Start of Records supplied
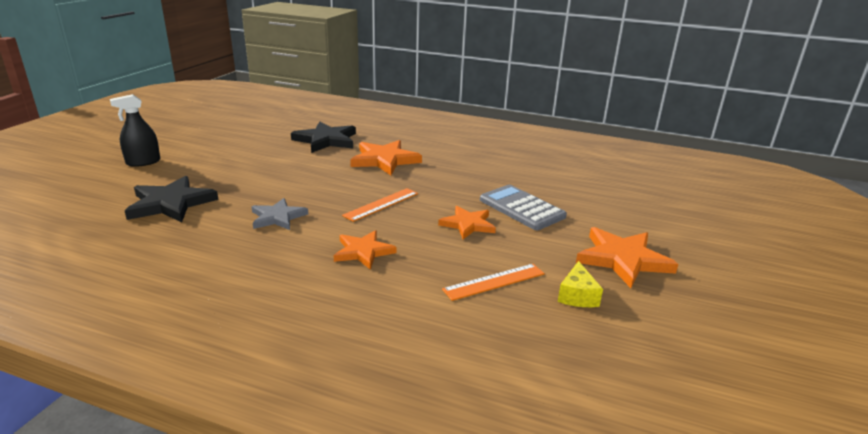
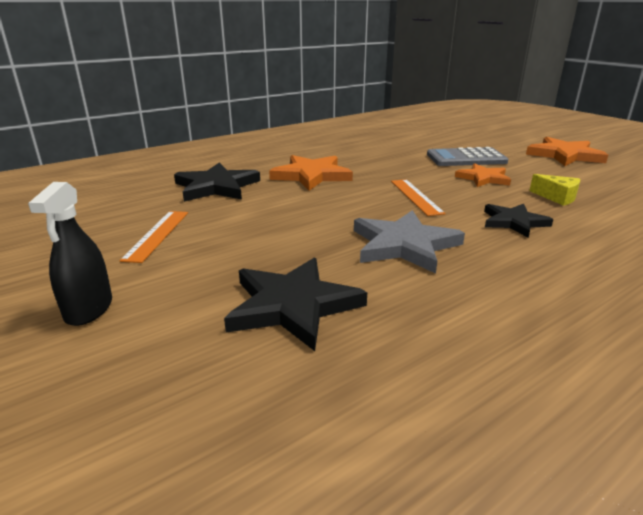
camera: 55 degrees left, 0 degrees up
(278, 217) = (404, 245): grey star -> grey star, size x1.54
(363, 252) = (514, 222): orange star -> black star
(494, 281) = (587, 192): orange ruler -> orange ruler (157, 235)
(577, 295) = (613, 176): yellow cheese -> yellow cheese (557, 197)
End of Records supplied
### Task requirements
All entries, top to bottom, should be retyped exactly; the pictures should not be.

### Answer space
camera: 55 degrees left, 0 degrees up
(278, 217) = (404, 245): grey star -> grey star, size x1.54
(363, 252) = (514, 222): orange star -> black star
(494, 281) = (587, 192): orange ruler -> orange ruler (157, 235)
(577, 295) = (613, 176): yellow cheese -> yellow cheese (557, 197)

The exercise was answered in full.